## TASK TO COMPLETE
Search the records below for the string "brown" and copy each line where it turns up.

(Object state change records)
<<<<

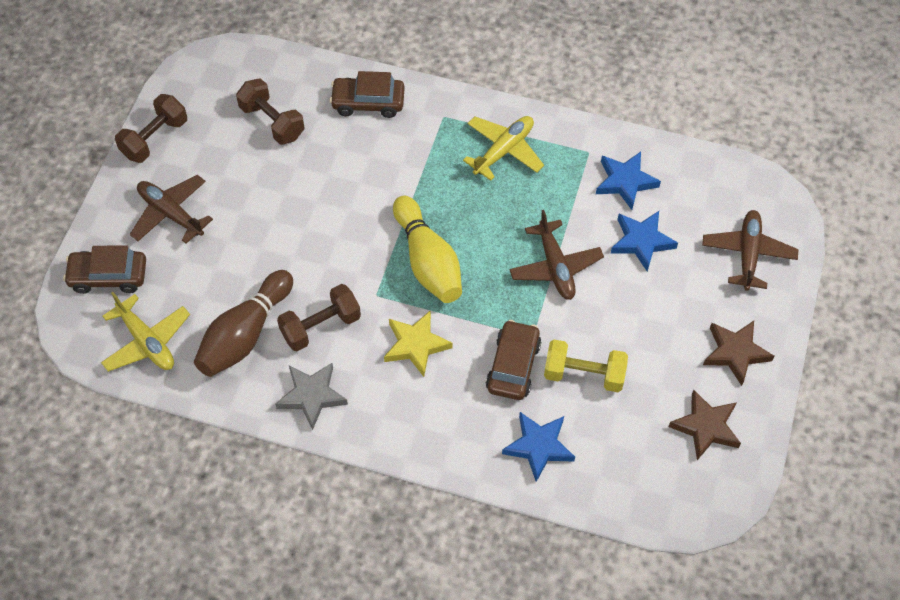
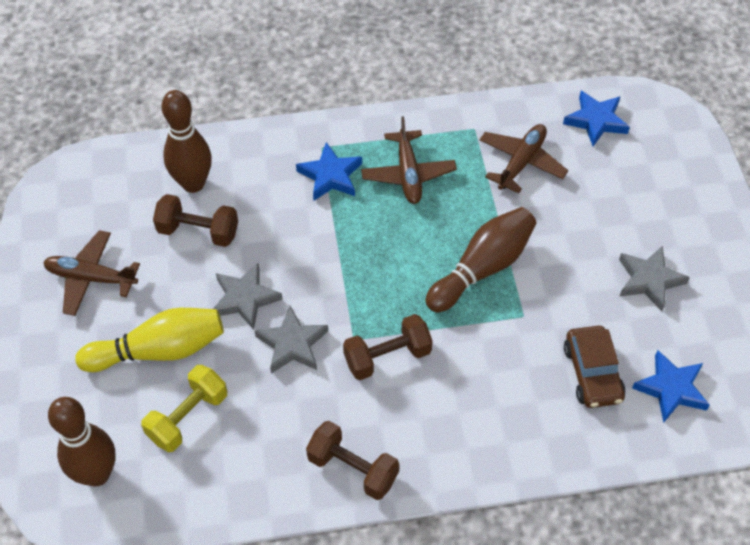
brown bowling pin: 1 -> 3
brown car: 3 -> 1
brown star: 2 -> 0
grey star: 1 -> 3
yellow plane: 2 -> 0
yellow star: 1 -> 0

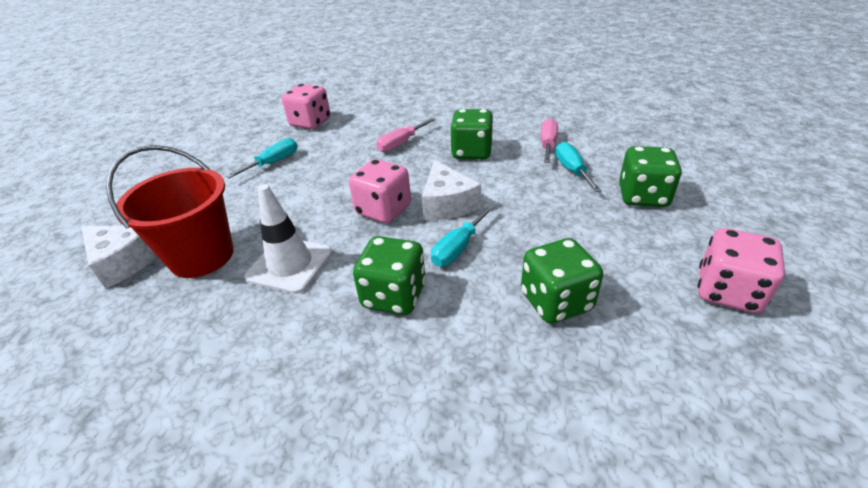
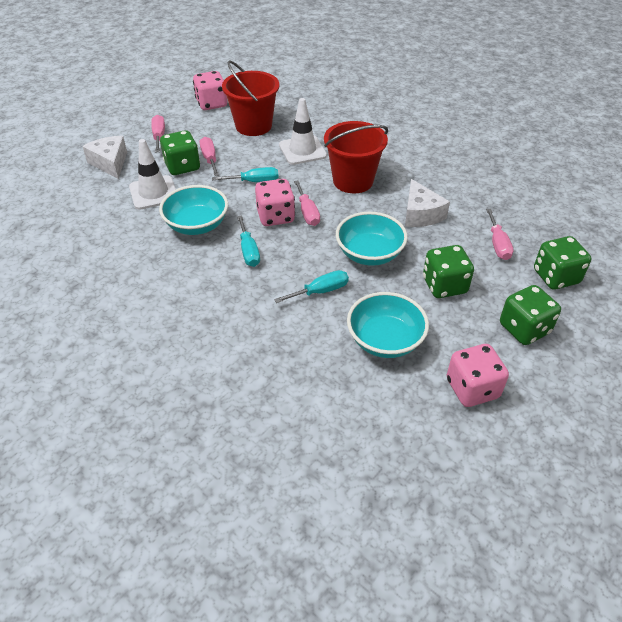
pink screwdriver: 2 -> 4
red bucket: 1 -> 2
turquoise bowl: 0 -> 3
white traffic cone: 1 -> 2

>>>>

## WRITTEN ANSWER
brown bowling pin: 1 -> 3
brown car: 3 -> 1
brown star: 2 -> 0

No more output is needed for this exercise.